INPUT MATERIAL
------
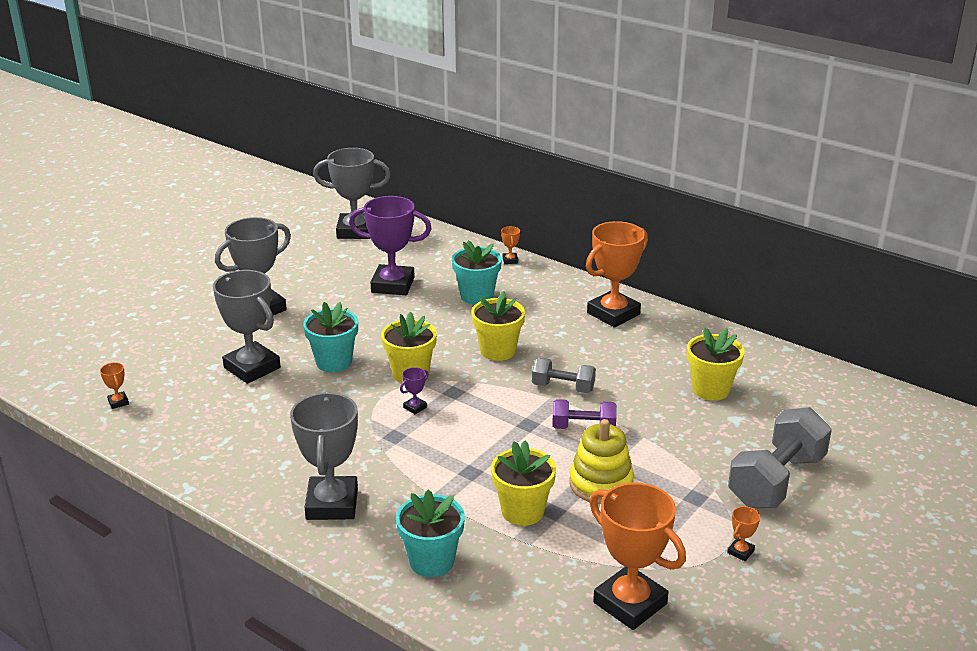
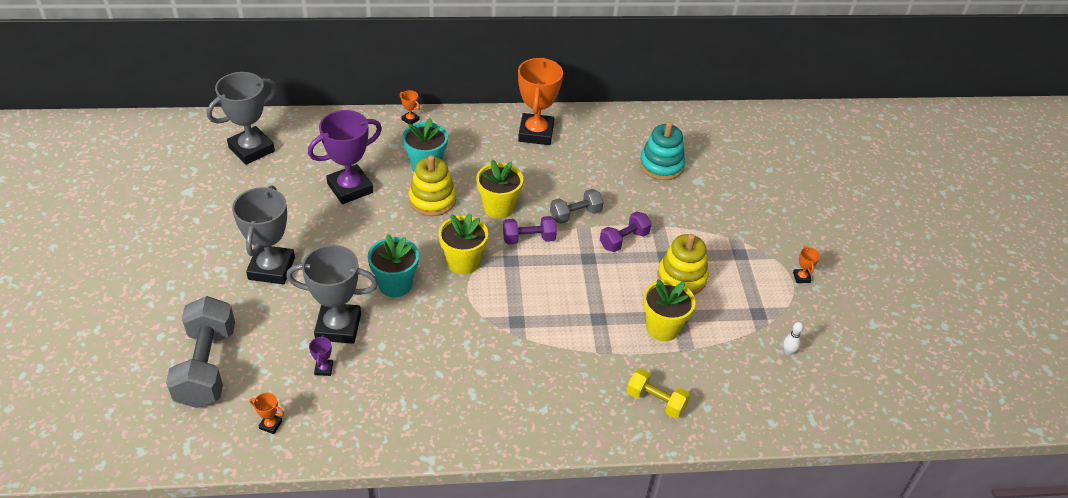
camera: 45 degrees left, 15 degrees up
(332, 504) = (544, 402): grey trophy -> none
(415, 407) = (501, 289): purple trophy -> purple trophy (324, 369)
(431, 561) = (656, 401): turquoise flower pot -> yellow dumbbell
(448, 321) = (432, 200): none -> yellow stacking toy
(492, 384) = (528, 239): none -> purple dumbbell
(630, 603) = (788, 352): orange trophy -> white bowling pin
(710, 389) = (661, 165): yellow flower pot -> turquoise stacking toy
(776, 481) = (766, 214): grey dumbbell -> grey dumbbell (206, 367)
------
REQUIRED WORK
Set apart and copy each line of the records that holds the word "yellow".

WRITTEN SOLUTION
(431, 561) = (656, 401): turquoise flower pot -> yellow dumbbell
(448, 321) = (432, 200): none -> yellow stacking toy
(710, 389) = (661, 165): yellow flower pot -> turquoise stacking toy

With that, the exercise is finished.